• TASK STATEMENT: An exact copy of the entries below is required, with all pictures removed.

::::

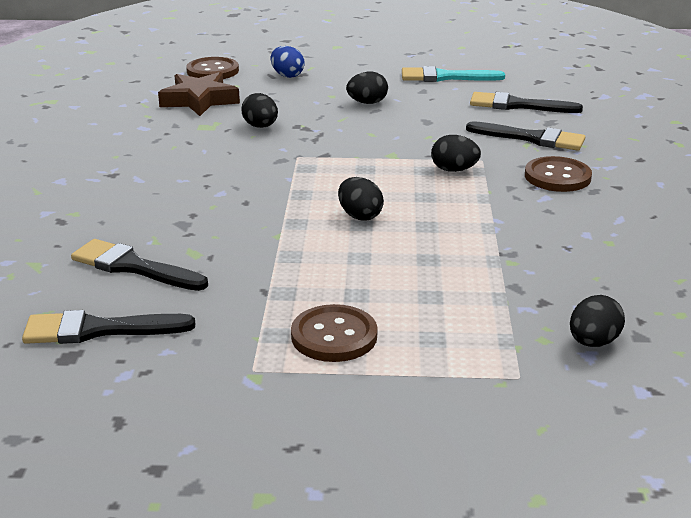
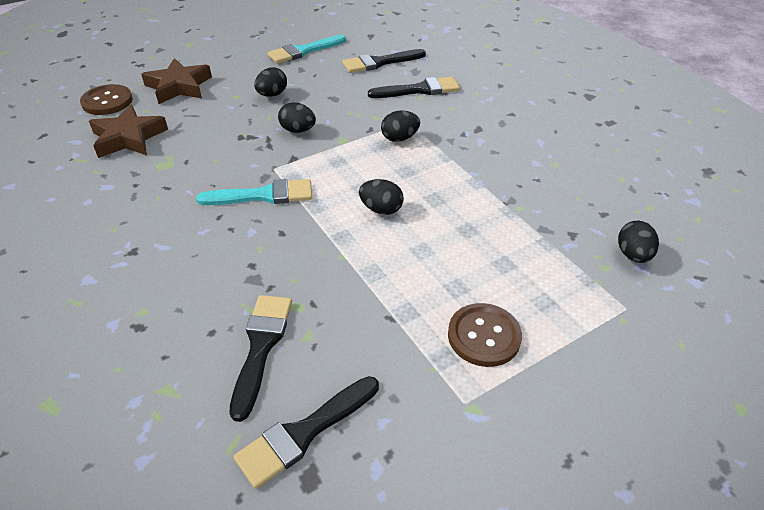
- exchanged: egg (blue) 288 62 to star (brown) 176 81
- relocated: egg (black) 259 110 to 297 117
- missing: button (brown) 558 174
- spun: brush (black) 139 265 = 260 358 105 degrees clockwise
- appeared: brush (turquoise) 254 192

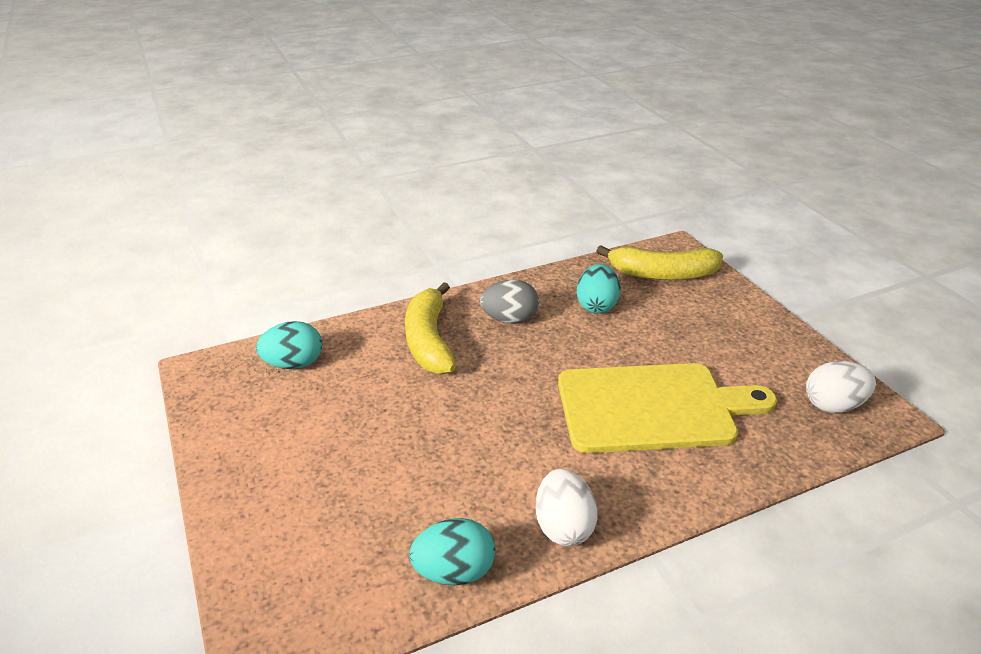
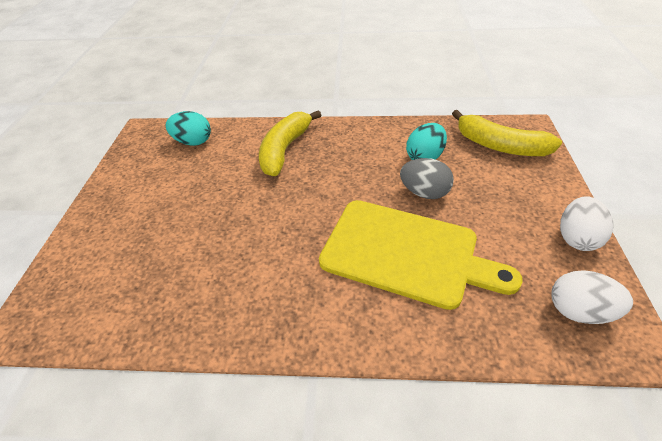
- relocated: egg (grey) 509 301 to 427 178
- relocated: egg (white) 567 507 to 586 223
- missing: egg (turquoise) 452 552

::::

• THE COMPLETED TASK:
- exchanged: egg (blue) 288 62 to star (brown) 176 81
- relocated: egg (black) 259 110 to 297 117
- missing: button (brown) 558 174
- spun: brush (black) 139 265 = 260 358 105 degrees clockwise
- appeared: brush (turquoise) 254 192

- relocated: egg (grey) 509 301 to 427 178
- relocated: egg (white) 567 507 to 586 223
- missing: egg (turquoise) 452 552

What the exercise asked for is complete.